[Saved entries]
=== Section Start ===
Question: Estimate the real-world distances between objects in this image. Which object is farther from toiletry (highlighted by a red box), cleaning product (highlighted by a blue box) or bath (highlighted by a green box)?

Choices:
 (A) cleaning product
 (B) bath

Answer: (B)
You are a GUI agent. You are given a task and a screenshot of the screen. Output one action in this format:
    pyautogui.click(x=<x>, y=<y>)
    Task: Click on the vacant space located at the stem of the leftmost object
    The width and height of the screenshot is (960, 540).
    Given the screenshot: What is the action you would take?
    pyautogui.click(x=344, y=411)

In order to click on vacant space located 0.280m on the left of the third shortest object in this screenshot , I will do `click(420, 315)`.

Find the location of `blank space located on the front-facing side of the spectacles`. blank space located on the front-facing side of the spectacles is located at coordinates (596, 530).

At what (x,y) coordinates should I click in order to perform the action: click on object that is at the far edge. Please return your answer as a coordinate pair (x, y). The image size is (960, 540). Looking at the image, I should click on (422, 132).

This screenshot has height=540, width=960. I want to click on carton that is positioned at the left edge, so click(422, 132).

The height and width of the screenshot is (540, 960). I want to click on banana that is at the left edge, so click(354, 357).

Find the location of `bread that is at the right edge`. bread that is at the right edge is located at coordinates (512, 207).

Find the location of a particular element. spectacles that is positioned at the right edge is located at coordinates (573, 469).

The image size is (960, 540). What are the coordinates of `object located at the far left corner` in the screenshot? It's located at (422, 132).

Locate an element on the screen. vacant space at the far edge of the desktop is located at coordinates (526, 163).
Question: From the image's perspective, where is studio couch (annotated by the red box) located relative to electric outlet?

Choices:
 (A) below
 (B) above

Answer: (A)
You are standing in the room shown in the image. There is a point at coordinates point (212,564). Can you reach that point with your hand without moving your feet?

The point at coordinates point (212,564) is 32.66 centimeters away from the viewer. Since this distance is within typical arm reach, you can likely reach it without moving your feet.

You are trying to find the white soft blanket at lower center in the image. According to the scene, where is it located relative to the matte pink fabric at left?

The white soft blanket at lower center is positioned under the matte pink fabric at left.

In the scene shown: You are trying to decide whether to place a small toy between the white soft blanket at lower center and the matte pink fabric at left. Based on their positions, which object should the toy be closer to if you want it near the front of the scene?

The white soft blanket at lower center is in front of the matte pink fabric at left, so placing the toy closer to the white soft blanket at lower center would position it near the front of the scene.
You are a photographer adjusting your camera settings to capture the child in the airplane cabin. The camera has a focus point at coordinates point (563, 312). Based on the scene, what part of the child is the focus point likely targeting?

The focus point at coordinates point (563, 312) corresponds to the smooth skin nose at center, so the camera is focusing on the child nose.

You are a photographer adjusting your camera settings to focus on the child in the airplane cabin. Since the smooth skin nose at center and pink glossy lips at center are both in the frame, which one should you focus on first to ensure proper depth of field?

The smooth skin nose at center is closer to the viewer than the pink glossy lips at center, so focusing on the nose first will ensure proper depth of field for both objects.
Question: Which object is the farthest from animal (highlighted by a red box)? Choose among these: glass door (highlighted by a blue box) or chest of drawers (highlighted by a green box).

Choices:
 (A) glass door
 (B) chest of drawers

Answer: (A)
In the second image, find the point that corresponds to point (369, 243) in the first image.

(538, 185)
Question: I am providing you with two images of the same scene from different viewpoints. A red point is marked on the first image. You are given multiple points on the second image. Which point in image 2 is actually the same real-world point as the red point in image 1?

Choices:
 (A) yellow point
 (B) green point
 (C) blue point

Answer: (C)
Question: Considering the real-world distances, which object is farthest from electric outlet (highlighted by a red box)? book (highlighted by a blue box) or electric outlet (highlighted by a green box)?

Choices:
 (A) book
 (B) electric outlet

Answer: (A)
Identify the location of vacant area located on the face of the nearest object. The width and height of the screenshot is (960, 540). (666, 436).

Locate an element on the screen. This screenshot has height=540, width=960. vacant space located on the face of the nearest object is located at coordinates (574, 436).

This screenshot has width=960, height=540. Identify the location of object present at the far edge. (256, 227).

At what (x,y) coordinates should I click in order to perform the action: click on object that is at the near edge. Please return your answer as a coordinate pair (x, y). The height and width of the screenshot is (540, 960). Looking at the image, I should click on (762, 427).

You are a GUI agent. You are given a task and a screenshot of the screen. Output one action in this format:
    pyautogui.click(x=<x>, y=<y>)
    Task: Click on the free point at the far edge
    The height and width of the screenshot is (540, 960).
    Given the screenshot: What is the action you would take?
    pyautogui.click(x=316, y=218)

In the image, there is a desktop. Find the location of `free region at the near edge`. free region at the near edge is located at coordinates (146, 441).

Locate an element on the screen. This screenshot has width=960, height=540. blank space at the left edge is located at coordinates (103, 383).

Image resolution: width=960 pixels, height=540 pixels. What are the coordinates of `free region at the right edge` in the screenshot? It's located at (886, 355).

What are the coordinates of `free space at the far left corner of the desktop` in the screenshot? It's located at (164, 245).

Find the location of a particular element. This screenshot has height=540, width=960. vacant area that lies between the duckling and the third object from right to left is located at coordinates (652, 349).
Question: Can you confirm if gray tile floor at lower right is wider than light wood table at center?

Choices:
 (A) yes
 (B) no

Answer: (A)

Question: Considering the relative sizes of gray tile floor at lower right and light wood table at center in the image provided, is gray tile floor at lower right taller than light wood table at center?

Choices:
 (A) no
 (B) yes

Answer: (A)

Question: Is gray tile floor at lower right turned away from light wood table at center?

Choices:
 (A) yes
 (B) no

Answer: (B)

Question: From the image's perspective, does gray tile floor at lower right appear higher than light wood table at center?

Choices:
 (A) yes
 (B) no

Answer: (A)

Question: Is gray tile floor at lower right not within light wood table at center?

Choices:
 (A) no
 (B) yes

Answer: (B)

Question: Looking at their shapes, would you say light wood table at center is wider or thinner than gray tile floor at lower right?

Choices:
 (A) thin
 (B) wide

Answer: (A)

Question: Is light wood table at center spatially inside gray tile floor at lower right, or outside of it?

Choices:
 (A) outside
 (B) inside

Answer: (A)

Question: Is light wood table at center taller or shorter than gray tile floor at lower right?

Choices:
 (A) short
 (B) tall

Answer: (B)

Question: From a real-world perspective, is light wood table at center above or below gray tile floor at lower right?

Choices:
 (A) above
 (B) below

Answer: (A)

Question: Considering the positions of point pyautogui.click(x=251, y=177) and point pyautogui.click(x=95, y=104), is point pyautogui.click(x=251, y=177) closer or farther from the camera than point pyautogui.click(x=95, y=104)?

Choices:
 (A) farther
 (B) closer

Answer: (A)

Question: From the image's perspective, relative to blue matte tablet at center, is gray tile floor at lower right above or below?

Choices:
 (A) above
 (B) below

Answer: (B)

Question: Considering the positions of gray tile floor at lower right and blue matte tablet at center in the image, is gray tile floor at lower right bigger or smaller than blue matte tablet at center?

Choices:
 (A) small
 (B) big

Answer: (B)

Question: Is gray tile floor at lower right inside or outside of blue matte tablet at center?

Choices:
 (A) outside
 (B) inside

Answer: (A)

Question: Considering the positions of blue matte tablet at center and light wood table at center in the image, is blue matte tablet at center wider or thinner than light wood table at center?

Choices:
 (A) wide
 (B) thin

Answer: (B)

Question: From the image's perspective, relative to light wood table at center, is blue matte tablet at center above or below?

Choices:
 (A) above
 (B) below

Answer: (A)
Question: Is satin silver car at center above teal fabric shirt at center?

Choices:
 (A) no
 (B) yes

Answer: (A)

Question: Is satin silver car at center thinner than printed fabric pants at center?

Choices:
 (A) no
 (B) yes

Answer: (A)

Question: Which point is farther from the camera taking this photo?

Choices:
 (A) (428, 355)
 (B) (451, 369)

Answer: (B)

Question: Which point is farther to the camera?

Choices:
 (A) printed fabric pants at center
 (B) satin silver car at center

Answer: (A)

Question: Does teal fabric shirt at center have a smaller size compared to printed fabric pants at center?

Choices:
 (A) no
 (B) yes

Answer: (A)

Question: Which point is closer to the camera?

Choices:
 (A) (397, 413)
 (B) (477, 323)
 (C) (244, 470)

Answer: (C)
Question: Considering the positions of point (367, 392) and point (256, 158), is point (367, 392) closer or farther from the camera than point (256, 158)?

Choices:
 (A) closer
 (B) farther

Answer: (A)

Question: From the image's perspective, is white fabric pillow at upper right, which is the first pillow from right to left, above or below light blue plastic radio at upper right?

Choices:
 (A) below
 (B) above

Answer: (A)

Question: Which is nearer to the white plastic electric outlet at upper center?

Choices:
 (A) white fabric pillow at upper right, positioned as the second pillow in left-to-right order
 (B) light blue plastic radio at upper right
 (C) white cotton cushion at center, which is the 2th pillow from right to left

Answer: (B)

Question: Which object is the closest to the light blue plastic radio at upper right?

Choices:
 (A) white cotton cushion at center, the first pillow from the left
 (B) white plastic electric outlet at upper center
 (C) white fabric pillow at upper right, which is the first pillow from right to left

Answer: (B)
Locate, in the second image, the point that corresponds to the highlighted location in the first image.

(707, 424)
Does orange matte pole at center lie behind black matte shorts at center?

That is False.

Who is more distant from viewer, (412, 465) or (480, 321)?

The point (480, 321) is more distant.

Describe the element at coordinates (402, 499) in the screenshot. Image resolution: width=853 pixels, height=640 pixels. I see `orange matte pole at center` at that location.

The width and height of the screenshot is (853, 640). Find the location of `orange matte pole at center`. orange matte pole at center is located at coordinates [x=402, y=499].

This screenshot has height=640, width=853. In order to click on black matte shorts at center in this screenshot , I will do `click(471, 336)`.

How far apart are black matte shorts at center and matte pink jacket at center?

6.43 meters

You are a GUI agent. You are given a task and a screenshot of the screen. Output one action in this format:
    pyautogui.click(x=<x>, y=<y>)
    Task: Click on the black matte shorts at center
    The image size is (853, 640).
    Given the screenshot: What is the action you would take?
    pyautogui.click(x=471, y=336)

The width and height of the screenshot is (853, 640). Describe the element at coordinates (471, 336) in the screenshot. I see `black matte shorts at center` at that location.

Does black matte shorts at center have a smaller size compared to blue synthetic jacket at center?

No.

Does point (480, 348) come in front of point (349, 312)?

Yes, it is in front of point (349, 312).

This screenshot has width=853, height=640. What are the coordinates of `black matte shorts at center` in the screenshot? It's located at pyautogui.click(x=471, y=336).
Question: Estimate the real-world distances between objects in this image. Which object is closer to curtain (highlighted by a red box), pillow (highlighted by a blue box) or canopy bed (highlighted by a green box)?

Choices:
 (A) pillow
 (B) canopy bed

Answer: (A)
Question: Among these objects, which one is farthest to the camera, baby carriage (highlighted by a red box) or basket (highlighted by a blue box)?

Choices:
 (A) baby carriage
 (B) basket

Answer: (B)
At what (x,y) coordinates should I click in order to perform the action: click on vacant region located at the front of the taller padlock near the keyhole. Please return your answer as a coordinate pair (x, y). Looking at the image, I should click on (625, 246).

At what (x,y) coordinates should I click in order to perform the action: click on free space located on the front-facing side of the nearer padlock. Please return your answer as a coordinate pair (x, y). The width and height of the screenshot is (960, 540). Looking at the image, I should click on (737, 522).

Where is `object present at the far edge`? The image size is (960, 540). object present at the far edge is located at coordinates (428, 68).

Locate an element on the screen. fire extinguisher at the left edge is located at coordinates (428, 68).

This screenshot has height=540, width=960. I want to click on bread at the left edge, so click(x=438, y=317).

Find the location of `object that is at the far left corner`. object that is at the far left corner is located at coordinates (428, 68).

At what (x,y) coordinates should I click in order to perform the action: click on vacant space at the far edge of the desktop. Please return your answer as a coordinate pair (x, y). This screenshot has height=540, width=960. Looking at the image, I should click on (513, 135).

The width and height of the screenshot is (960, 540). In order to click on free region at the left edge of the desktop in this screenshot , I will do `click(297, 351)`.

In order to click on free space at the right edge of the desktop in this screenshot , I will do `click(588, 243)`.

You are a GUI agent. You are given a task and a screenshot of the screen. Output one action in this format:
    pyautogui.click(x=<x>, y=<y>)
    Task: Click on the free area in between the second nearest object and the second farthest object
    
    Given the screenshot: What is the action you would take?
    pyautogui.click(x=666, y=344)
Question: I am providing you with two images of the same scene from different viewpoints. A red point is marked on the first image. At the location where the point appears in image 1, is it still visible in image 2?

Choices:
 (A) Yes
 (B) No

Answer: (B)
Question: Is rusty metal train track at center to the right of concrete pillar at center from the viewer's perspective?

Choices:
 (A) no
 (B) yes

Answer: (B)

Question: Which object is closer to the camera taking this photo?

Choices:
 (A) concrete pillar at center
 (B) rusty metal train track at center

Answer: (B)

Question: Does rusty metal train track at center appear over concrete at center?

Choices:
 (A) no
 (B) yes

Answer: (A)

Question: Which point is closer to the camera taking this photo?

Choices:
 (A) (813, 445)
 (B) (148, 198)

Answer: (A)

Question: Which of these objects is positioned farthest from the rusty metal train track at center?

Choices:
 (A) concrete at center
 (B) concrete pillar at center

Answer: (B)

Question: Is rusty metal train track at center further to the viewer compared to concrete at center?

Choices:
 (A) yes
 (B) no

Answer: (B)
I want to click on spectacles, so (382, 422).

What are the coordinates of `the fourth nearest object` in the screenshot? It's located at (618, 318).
=== Section End ===
## Your task
Quote the material word for word, beginning at the line that contains "The height and width of the screenshot is (540, 960). I" and stopping after the line that contains "You are a photographer adjusting your camera settings to capture".

## Exercise output
The height and width of the screenshot is (540, 960). I want to click on banana that is at the left edge, so click(354, 357).

Find the location of `bread that is at the right edge`. bread that is at the right edge is located at coordinates (512, 207).

Find the location of a particular element. spectacles that is positioned at the right edge is located at coordinates (573, 469).

The image size is (960, 540). What are the coordinates of `object located at the far left corner` in the screenshot? It's located at (422, 132).

Locate an element on the screen. vacant space at the far edge of the desktop is located at coordinates (526, 163).
Question: From the image's perspective, where is studio couch (annotated by the red box) located relative to electric outlet?

Choices:
 (A) below
 (B) above

Answer: (A)
You are standing in the room shown in the image. There is a point at coordinates point (212,564). Can you reach that point with your hand without moving your feet?

The point at coordinates point (212,564) is 32.66 centimeters away from the viewer. Since this distance is within typical arm reach, you can likely reach it without moving your feet.

You are trying to find the white soft blanket at lower center in the image. According to the scene, where is it located relative to the matte pink fabric at left?

The white soft blanket at lower center is positioned under the matte pink fabric at left.

In the scene shown: You are trying to decide whether to place a small toy between the white soft blanket at lower center and the matte pink fabric at left. Based on their positions, which object should the toy be closer to if you want it near the front of the scene?

The white soft blanket at lower center is in front of the matte pink fabric at left, so placing the toy closer to the white soft blanket at lower center would position it near the front of the scene.
You are a photographer adjusting your camera settings to capture the child in the airplane cabin. The camera has a focus point at coordinates point (563, 312). Based on the scene, what part of the child is the focus point likely targeting?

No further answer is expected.